(Version comparison data)
━━━━

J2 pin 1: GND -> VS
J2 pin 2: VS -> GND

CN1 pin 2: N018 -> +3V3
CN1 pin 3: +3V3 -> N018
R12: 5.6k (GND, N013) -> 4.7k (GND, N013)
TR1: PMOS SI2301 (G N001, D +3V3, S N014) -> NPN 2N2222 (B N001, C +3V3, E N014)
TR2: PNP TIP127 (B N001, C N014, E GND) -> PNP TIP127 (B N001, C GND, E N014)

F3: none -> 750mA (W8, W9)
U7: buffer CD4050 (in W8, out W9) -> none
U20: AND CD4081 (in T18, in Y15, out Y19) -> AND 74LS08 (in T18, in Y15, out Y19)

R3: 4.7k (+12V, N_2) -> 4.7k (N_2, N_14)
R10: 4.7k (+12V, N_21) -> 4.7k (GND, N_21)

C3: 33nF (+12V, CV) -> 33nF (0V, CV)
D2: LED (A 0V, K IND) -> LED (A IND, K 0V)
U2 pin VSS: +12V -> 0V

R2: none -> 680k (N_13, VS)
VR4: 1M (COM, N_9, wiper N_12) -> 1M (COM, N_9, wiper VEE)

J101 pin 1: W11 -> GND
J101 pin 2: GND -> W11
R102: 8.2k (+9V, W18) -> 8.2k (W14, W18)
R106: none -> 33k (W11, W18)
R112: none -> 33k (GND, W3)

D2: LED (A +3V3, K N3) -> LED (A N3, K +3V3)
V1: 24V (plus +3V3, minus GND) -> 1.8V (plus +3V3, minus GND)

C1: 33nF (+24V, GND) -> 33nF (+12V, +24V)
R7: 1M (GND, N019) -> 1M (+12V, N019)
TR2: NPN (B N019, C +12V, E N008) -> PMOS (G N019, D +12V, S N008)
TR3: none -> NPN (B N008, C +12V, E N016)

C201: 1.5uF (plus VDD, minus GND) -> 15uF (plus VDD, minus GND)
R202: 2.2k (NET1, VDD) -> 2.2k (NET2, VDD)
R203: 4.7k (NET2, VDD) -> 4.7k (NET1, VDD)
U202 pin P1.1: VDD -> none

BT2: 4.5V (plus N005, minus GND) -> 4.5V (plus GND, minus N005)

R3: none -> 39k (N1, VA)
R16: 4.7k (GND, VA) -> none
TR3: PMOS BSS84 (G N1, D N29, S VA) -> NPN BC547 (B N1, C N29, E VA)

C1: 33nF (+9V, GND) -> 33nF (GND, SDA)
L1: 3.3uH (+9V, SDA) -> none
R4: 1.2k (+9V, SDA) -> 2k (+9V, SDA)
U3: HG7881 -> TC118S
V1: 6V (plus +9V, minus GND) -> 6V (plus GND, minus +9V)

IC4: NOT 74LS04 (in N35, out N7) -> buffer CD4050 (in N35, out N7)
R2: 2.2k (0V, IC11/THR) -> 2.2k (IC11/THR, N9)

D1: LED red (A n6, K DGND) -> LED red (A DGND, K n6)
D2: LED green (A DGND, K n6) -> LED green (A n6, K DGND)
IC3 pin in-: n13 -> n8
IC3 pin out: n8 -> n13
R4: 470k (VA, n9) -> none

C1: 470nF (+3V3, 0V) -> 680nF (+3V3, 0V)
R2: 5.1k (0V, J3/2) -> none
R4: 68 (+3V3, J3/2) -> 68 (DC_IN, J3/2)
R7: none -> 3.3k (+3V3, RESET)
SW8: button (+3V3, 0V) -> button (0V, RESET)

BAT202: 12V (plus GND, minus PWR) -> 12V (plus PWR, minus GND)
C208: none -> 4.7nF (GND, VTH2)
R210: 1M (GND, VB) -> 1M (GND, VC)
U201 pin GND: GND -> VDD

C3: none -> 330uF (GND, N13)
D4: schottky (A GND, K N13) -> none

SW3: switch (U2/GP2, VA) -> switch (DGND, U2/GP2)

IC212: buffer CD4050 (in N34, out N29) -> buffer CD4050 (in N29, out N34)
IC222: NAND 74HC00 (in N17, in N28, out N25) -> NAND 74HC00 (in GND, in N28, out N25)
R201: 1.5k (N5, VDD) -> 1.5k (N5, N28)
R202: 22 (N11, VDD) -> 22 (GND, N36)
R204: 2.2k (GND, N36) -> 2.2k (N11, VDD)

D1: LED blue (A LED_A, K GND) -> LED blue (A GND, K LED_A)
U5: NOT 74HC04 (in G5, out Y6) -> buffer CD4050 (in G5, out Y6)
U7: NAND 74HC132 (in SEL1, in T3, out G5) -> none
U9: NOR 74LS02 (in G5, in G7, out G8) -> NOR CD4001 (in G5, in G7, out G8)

━━━━

Your assignment.
This task calls for an exact reproduction of the lines that start at the one containing "U5: NOT 74HC04" and continue to the end of the entries above.

Exercise response.
U5: NOT 74HC04 (in G5, out Y6) -> buffer CD4050 (in G5, out Y6)
U7: NAND 74HC132 (in SEL1, in T3, out G5) -> none
U9: NOR 74LS02 (in G5, in G7, out G8) -> NOR CD4001 (in G5, in G7, out G8)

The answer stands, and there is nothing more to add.